> _Source material_:
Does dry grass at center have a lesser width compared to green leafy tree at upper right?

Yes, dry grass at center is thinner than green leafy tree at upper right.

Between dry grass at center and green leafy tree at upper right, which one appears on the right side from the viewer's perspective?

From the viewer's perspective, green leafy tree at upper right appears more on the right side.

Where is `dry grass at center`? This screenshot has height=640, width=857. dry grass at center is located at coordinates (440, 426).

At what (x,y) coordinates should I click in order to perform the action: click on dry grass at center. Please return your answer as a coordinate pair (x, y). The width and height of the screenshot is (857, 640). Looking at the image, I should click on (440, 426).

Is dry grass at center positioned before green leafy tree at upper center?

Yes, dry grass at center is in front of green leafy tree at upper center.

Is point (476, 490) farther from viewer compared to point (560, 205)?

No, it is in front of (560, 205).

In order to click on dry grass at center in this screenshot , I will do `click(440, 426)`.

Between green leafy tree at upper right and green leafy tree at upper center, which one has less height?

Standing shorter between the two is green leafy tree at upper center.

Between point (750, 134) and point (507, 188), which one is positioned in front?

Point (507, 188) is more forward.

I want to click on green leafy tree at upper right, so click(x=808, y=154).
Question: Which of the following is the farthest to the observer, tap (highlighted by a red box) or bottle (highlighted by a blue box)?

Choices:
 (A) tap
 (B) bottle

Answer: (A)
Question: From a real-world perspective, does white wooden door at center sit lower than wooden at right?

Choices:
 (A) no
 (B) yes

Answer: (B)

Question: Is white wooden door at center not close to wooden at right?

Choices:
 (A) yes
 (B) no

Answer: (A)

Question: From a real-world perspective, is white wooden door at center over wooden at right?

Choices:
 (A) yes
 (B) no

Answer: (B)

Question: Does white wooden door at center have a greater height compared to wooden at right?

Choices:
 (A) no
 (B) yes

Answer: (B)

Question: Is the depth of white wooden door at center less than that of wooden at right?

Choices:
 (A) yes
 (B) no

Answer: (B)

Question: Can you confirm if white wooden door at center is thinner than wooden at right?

> _The request_: Return all of the material above word for word, changing nothing and leaving nothing out.

> _The completed task_:
Does dry grass at center have a lesser width compared to green leafy tree at upper right?

Yes, dry grass at center is thinner than green leafy tree at upper right.

Between dry grass at center and green leafy tree at upper right, which one appears on the right side from the viewer's perspective?

From the viewer's perspective, green leafy tree at upper right appears more on the right side.

Where is `dry grass at center`? This screenshot has height=640, width=857. dry grass at center is located at coordinates (440, 426).

At what (x,y) coordinates should I click in order to perform the action: click on dry grass at center. Please return your answer as a coordinate pair (x, y). The width and height of the screenshot is (857, 640). Looking at the image, I should click on (440, 426).

Is dry grass at center positioned before green leafy tree at upper center?

Yes, dry grass at center is in front of green leafy tree at upper center.

Is point (476, 490) farther from viewer compared to point (560, 205)?

No, it is in front of (560, 205).

In order to click on dry grass at center in this screenshot , I will do `click(440, 426)`.

Between green leafy tree at upper right and green leafy tree at upper center, which one has less height?

Standing shorter between the two is green leafy tree at upper center.

Between point (750, 134) and point (507, 188), which one is positioned in front?

Point (507, 188) is more forward.

I want to click on green leafy tree at upper right, so click(x=808, y=154).
Question: Which of the following is the farthest to the observer, tap (highlighted by a red box) or bottle (highlighted by a blue box)?

Choices:
 (A) tap
 (B) bottle

Answer: (A)
Question: From a real-world perspective, does white wooden door at center sit lower than wooden at right?

Choices:
 (A) no
 (B) yes

Answer: (B)

Question: Is white wooden door at center not close to wooden at right?

Choices:
 (A) yes
 (B) no

Answer: (A)

Question: From a real-world perspective, is white wooden door at center over wooden at right?

Choices:
 (A) yes
 (B) no

Answer: (B)

Question: Does white wooden door at center have a greater height compared to wooden at right?

Choices:
 (A) no
 (B) yes

Answer: (B)

Question: Is the depth of white wooden door at center less than that of wooden at right?

Choices:
 (A) yes
 (B) no

Answer: (B)

Question: Can you confirm if white wooden door at center is thinner than wooden at right?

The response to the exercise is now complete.